__DIRECTIONS FOR THIS TASK__
Your answer is to be the exact text of the lines from the one containing "T201: NMOS IRLZ44N" through the final line of the entries, restated in full, with pictures omitted.

Records drawn from a dataset
::::

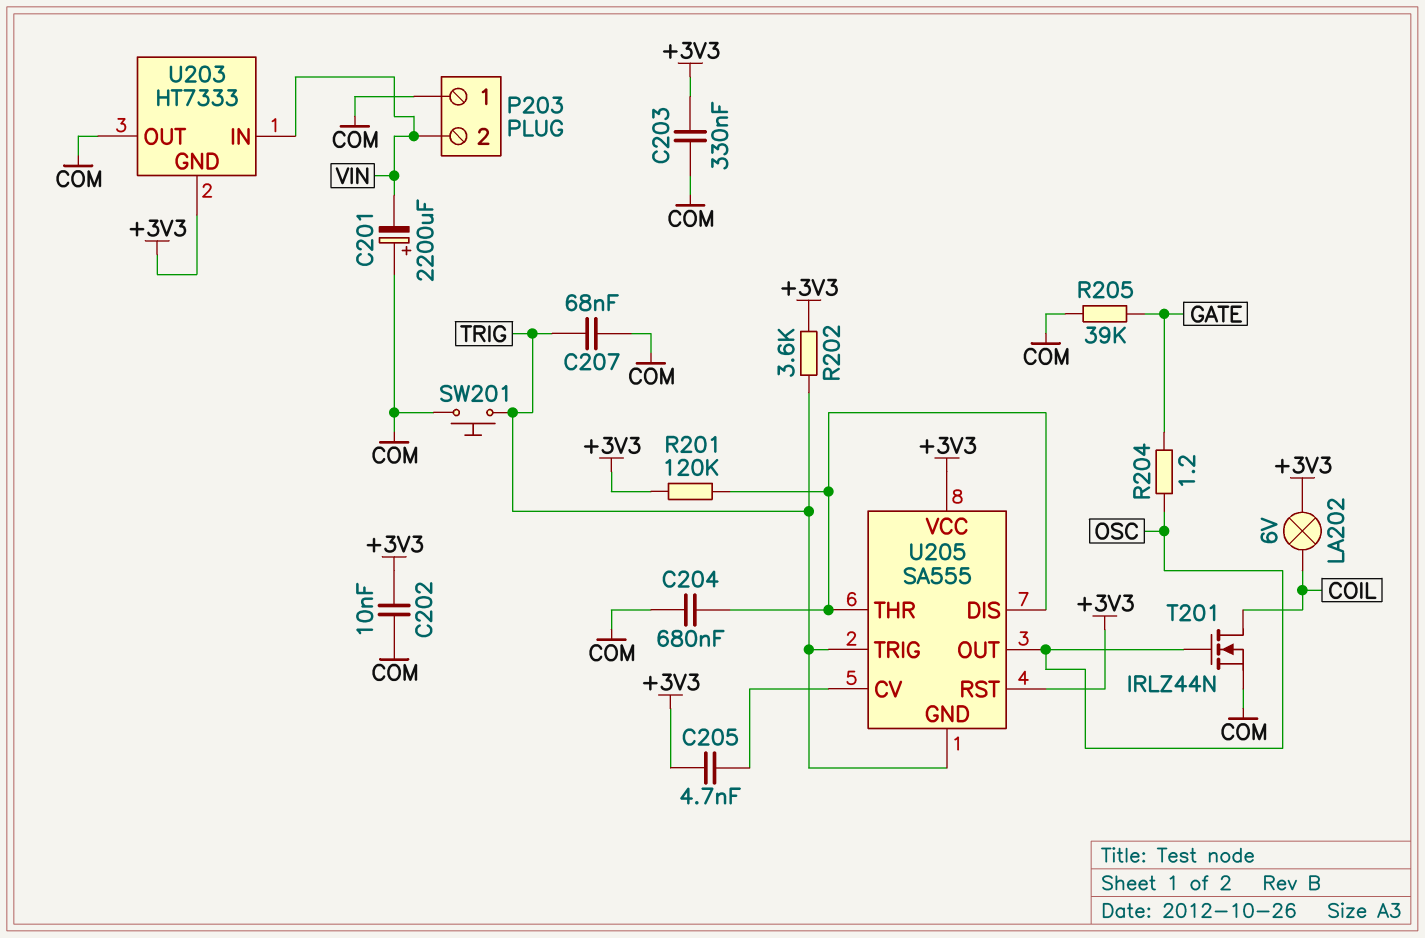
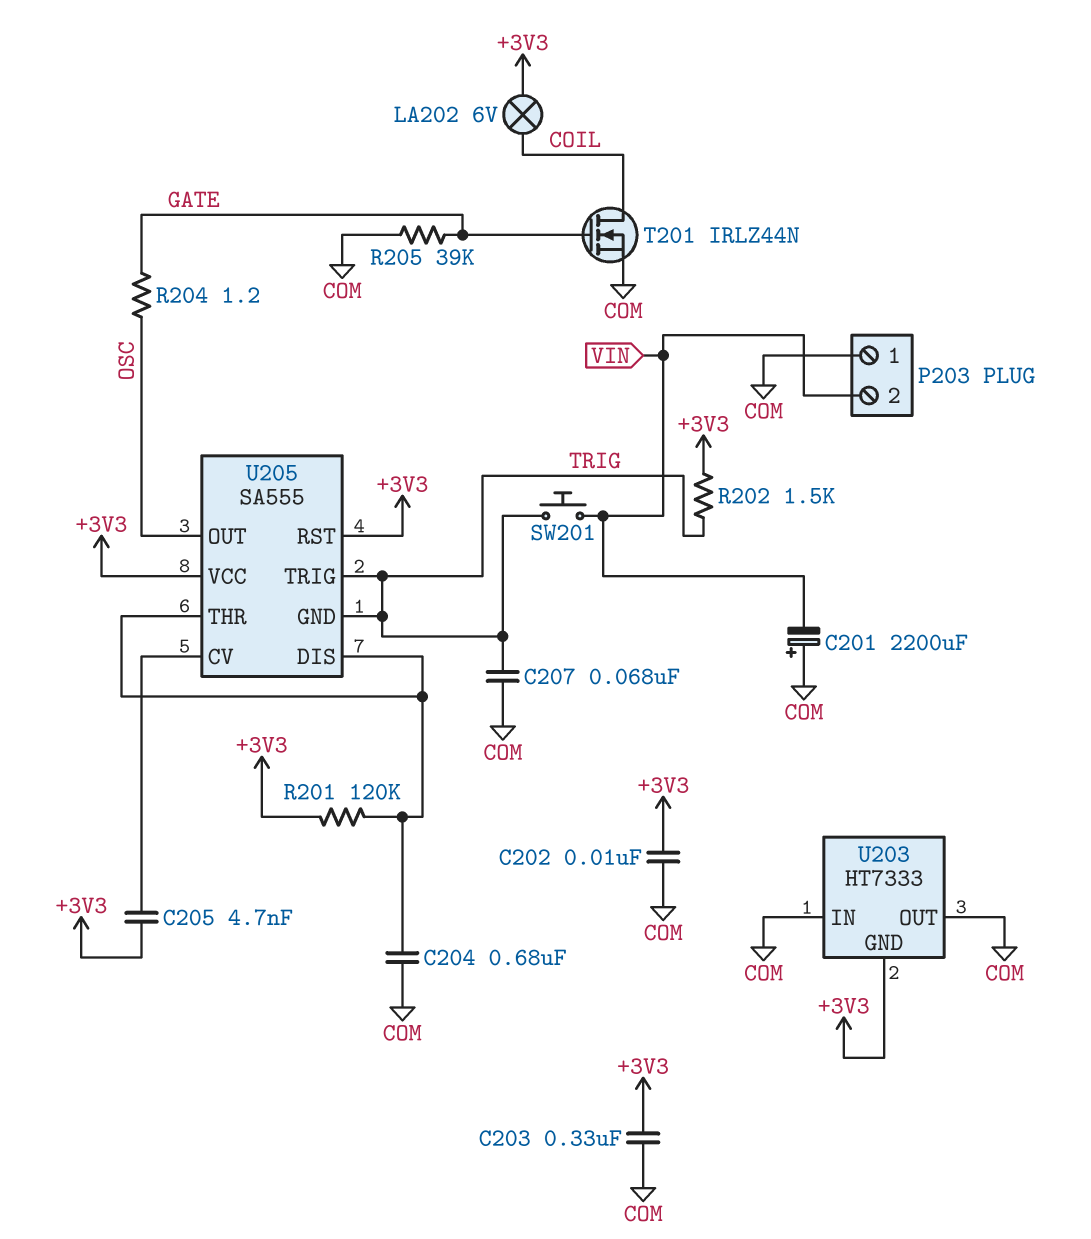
R202: 3.6k (+3V3, TRIG) -> 1.5k (+3V3, TRIG)
SW201: button (COM, TRIG) -> button (TRIG, VIN)
T201: NMOS IRLZ44N (G OSC, D COIL, S COM) -> NMOS IRLZ44N (G GATE, D COIL, S COM)
U203 pin IN: VIN -> COM

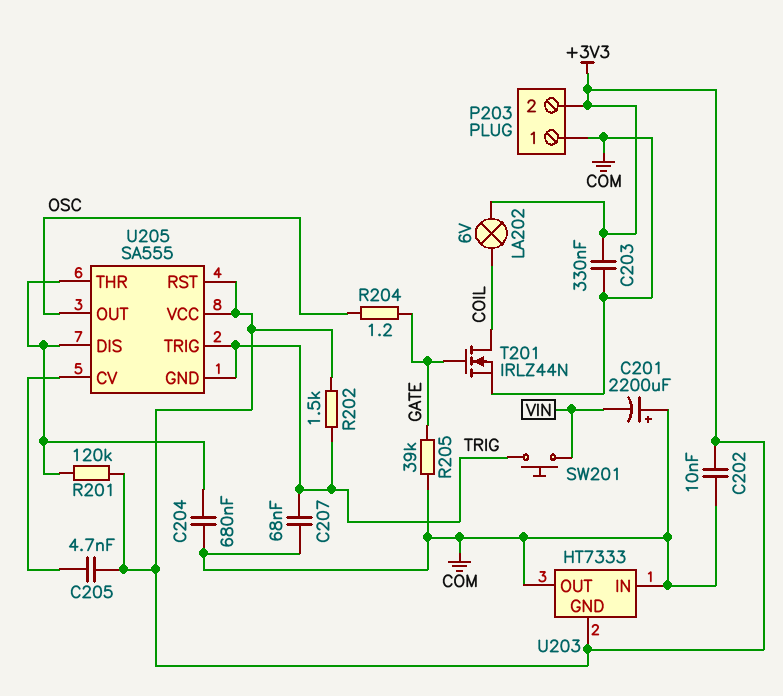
P203 pin 2: VIN -> +3V3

::::

__WRITTEN RESPONSE__
T201: NMOS IRLZ44N (G OSC, D COIL, S COM) -> NMOS IRLZ44N (G GATE, D COIL, S COM)
U203 pin IN: VIN -> COM

P203 pin 2: VIN -> +3V3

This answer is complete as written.